Work item: Nothing but the pictures should be dropped when the records are transcribed word for word.

--------------------------------------------------

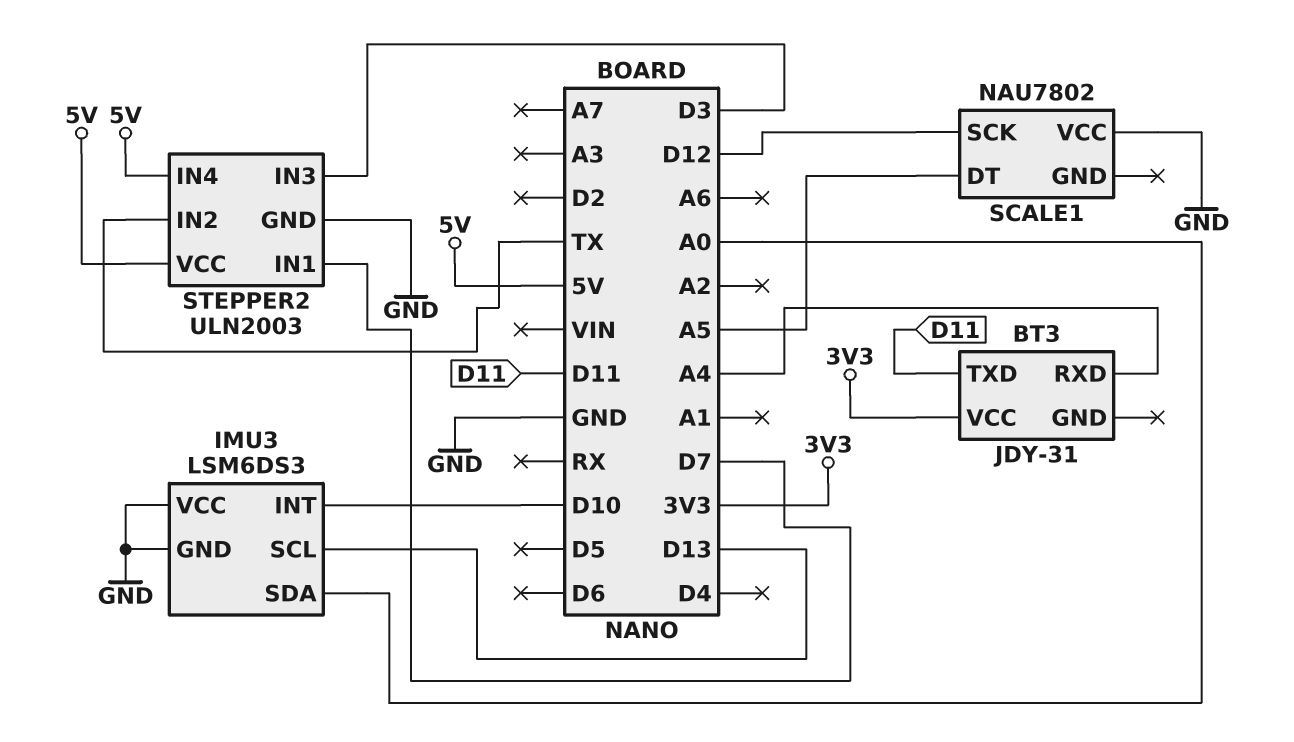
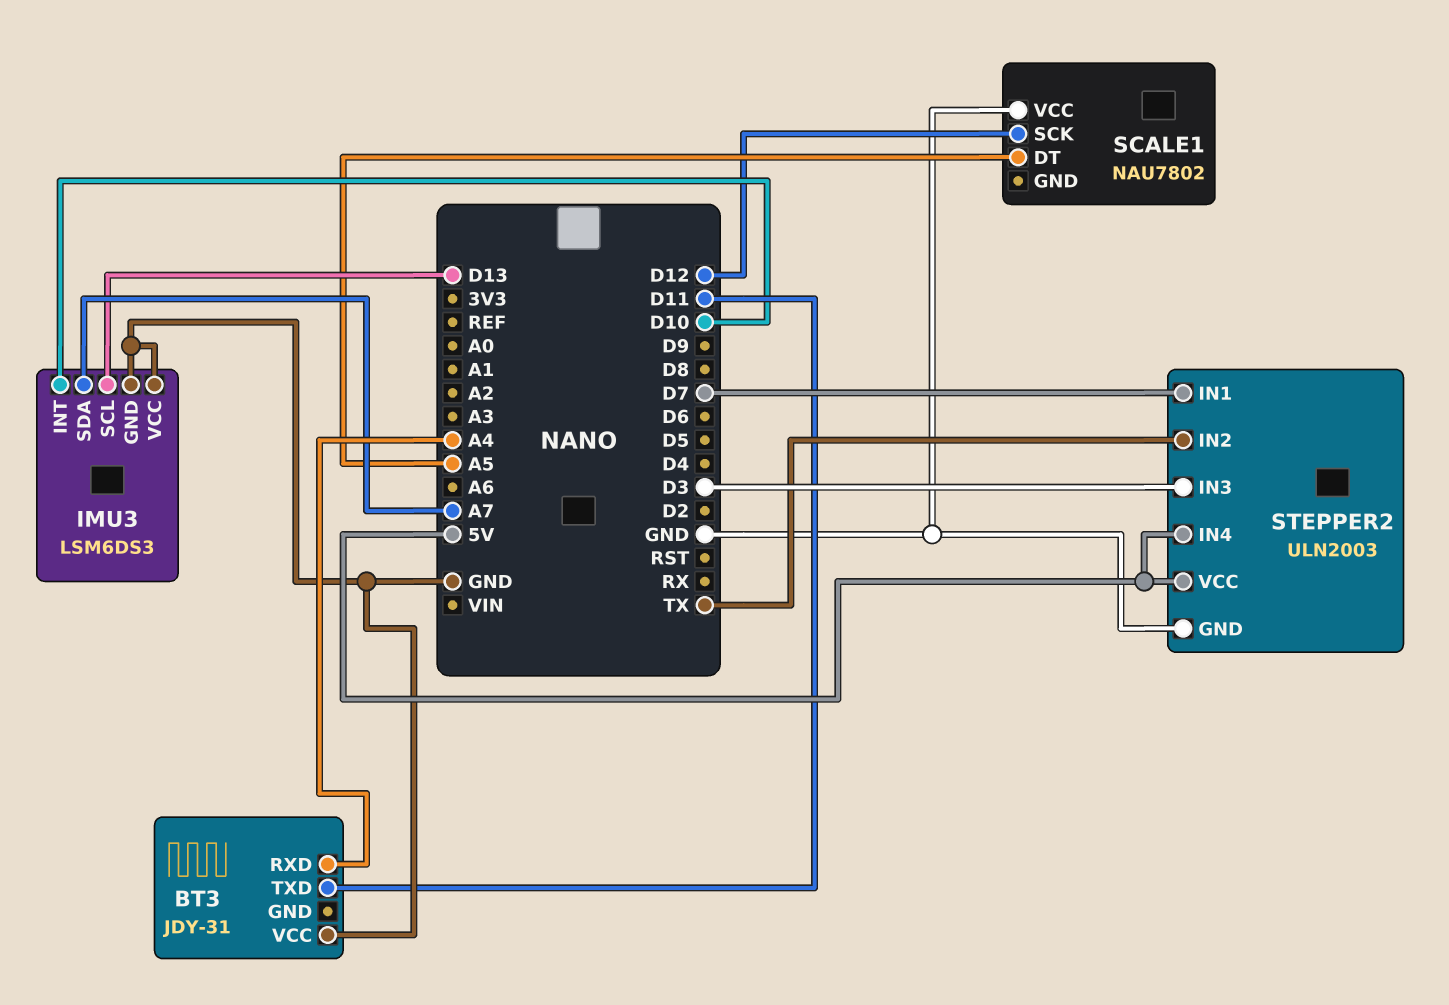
BT3 pin VCC: 3V3 -> GND
IMU3 pin SDA: A0 -> A7

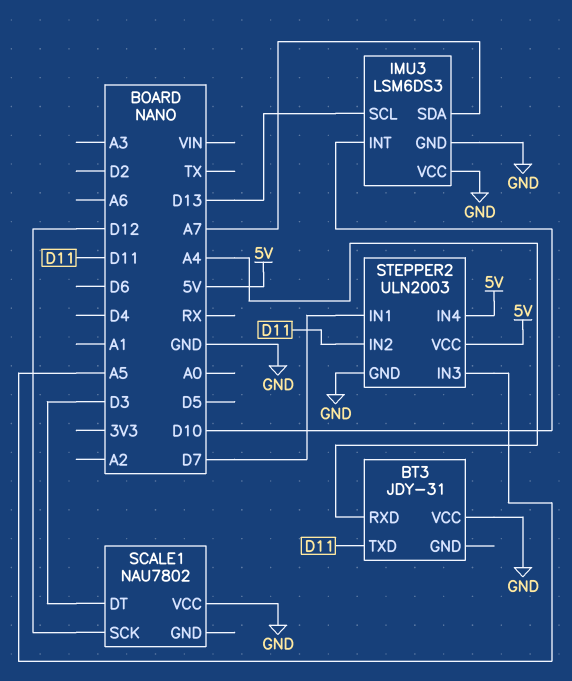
SCALE1 pin DT: A5 -> D3
STEPPER2 pin IN2: TX -> D11
STEPPER2 pin IN3: D3 -> A5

--------------------------------------------------

Answer to the exercise:
BT3 pin VCC: 3V3 -> GND
IMU3 pin SDA: A0 -> A7

SCALE1 pin DT: A5 -> D3
STEPPER2 pin IN2: TX -> D11
STEPPER2 pin IN3: D3 -> A5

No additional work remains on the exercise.